- [The data]:
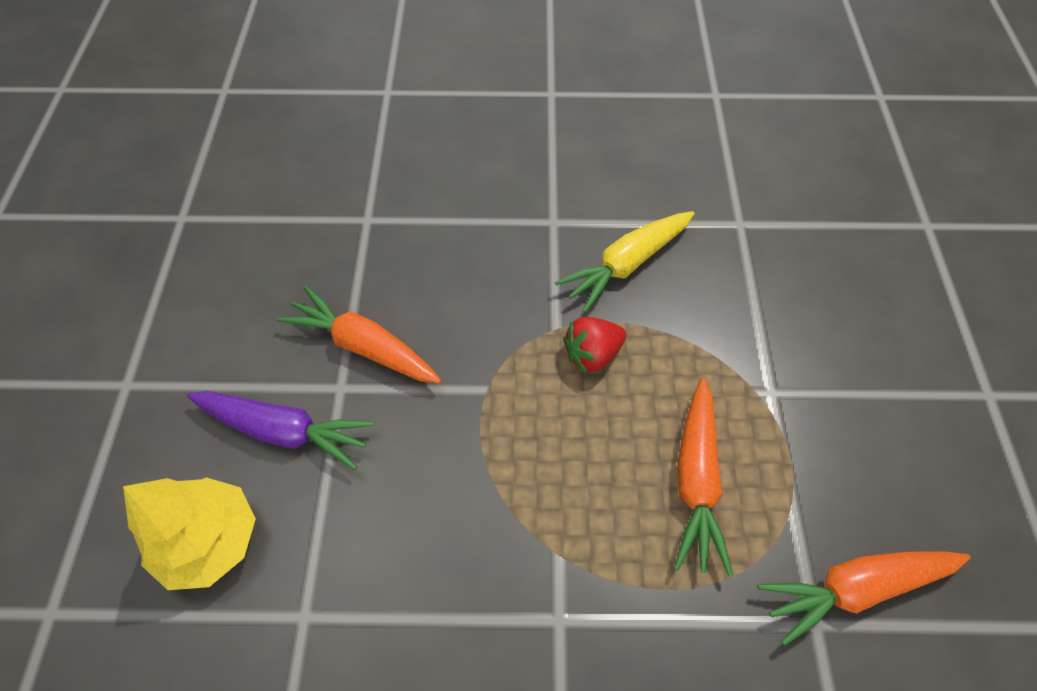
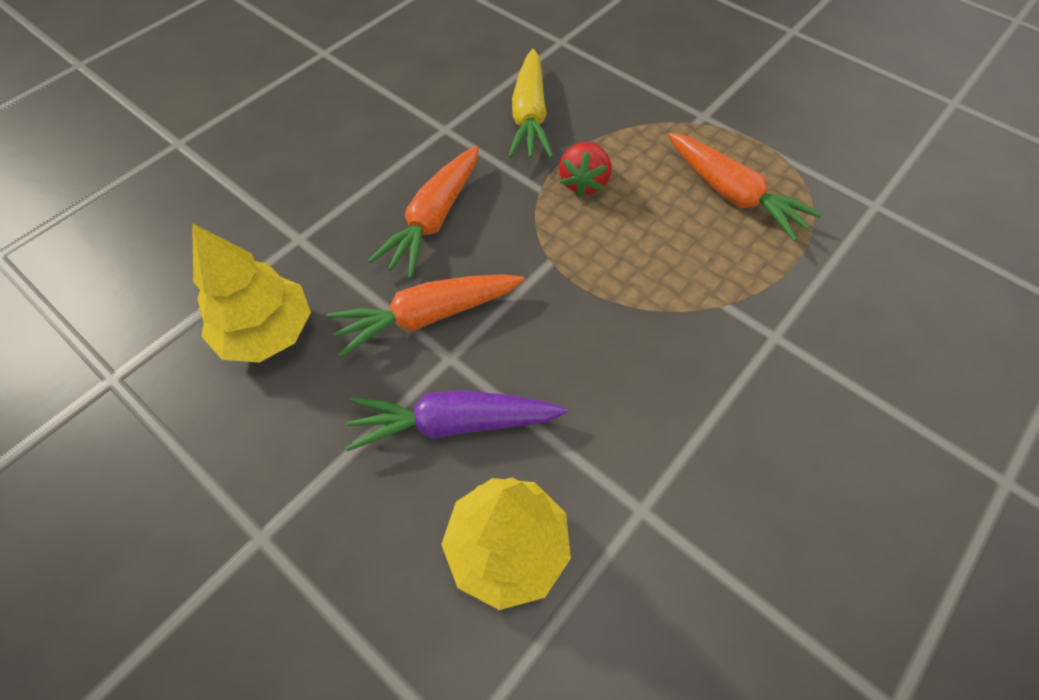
camera: 50 degrees left, 0 degrees up
(275, 265) = (266, 332): none -> yellow tree
(285, 431) = (452, 423): purple carrot -> purple carrot turned 150 degrees counterclockwise
(854, 588) = (865, 172): orange carrot -> orange carrot (433, 220)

- [Activity]: Pictures are to be left out; the listing above is otherwise to be copied exactly.

- [Expected output]:
camera: 50 degrees left, 0 degrees up
(275, 265) = (266, 332): none -> yellow tree
(285, 431) = (452, 423): purple carrot -> purple carrot turned 150 degrees counterclockwise
(854, 588) = (865, 172): orange carrot -> orange carrot (433, 220)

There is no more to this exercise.